**Exercise**:
Pull out all lines from the listing below in which the word "vessel" appears.

Contour labeling entries
## BEGIN
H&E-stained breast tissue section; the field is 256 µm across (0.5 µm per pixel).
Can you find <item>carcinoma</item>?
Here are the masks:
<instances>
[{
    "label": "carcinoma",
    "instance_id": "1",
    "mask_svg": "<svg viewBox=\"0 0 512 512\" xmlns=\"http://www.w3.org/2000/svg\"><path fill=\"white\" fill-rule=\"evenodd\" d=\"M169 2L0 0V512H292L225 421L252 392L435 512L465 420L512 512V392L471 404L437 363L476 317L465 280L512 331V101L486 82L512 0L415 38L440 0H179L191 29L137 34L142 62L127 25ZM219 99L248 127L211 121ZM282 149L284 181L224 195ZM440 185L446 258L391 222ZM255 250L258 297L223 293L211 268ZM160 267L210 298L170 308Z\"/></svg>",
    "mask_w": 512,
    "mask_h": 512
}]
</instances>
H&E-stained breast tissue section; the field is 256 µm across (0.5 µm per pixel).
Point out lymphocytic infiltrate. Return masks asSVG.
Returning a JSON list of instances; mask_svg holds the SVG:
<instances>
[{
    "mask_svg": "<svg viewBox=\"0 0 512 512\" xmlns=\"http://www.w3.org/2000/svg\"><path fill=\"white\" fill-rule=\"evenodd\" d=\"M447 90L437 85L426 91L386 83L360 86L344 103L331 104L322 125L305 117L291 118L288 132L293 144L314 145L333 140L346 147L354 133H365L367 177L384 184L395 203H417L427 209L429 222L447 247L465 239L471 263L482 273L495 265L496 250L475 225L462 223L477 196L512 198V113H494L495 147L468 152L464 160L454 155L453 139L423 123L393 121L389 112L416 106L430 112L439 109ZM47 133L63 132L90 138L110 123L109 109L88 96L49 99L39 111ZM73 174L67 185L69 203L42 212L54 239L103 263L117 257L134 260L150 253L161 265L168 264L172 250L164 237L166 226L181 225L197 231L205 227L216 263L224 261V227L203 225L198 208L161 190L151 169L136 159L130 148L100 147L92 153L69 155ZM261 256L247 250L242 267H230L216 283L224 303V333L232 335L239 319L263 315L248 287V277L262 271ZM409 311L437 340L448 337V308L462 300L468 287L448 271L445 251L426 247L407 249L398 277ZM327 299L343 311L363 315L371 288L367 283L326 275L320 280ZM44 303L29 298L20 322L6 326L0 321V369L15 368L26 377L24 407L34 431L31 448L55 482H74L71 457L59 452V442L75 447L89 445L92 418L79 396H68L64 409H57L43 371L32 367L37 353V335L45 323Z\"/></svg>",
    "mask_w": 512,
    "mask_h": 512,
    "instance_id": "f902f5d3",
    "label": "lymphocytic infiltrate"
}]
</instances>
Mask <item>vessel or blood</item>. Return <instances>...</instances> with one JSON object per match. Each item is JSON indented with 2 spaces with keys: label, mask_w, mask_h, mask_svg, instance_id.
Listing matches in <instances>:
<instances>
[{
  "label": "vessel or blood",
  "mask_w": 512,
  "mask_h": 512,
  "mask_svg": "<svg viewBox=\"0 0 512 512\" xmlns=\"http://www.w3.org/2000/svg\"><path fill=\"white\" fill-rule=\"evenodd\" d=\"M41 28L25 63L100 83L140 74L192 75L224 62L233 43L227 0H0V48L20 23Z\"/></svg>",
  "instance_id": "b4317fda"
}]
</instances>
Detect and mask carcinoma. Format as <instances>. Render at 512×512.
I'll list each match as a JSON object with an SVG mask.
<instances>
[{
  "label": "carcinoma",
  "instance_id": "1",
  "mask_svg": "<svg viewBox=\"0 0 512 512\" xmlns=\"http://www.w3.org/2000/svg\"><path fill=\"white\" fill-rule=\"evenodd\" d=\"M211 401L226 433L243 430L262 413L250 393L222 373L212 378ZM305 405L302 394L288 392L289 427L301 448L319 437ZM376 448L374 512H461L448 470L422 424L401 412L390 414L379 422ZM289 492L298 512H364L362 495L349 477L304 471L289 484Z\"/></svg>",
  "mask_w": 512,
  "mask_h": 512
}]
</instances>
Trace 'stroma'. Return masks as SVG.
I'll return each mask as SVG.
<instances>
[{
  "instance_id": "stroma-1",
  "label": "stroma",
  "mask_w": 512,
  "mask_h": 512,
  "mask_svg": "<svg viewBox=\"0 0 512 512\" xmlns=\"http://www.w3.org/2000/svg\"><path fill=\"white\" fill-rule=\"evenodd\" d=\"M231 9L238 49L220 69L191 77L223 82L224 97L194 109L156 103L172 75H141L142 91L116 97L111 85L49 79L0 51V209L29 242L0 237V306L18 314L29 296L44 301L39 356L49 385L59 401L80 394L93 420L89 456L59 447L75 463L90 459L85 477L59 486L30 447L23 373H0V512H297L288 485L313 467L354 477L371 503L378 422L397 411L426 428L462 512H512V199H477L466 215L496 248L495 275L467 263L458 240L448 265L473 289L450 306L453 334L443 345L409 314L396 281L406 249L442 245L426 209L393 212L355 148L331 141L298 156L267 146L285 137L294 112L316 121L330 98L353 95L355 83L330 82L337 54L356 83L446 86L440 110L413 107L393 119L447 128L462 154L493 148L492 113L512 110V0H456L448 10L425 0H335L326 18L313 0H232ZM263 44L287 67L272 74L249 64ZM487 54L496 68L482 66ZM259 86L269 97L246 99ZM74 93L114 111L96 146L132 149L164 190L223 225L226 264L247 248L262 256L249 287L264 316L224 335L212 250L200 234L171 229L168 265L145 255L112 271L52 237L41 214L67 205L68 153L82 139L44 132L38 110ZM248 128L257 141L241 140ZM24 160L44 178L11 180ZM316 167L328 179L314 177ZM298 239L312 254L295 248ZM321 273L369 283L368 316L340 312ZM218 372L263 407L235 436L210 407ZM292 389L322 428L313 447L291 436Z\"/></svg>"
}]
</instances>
## END
**Answer to this problem**:
Mask <item>vessel or blood</item>. Return <instances>...</instances> with one JSON object per match. Each item is JSON indented with 2 spaces with keys: label, mask_w, mask_h, mask_svg, instance_id.
  "label": "vessel or blood",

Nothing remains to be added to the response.